** Try it **
Give again, exactly, every line of the entries below from the one that has "purple 1x1 brick [104,132,142,180]" to the last.

(Image sets with object changes)
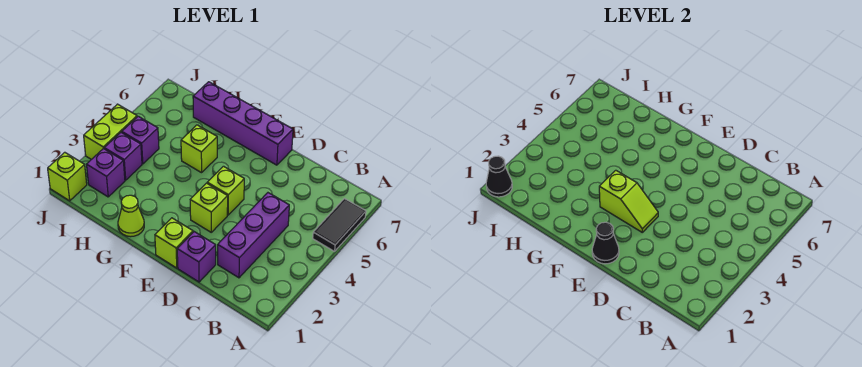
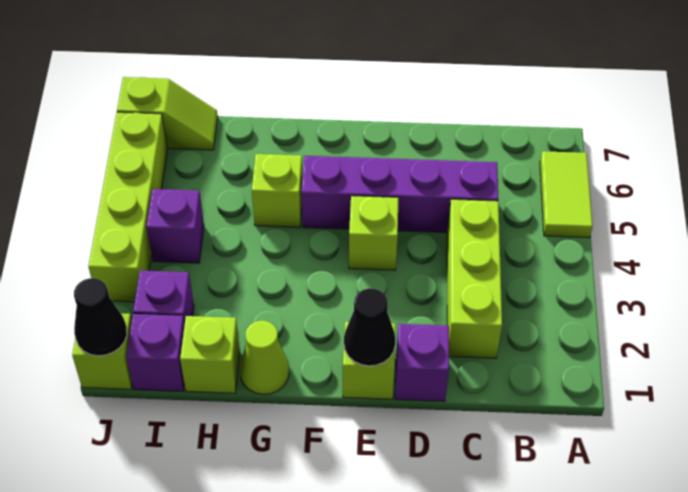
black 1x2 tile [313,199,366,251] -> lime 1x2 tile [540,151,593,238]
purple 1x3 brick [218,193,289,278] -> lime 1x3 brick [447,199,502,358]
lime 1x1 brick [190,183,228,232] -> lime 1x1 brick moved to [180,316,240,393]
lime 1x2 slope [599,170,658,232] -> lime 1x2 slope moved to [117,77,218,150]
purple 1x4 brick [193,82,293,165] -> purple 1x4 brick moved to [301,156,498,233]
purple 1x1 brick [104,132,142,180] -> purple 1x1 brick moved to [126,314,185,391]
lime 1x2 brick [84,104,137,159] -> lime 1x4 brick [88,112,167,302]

** Final answer **
purple 1x1 brick [104,132,142,180] -> purple 1x1 brick moved to [126,314,185,391]
lime 1x2 brick [84,104,137,159] -> lime 1x4 brick [88,112,167,302]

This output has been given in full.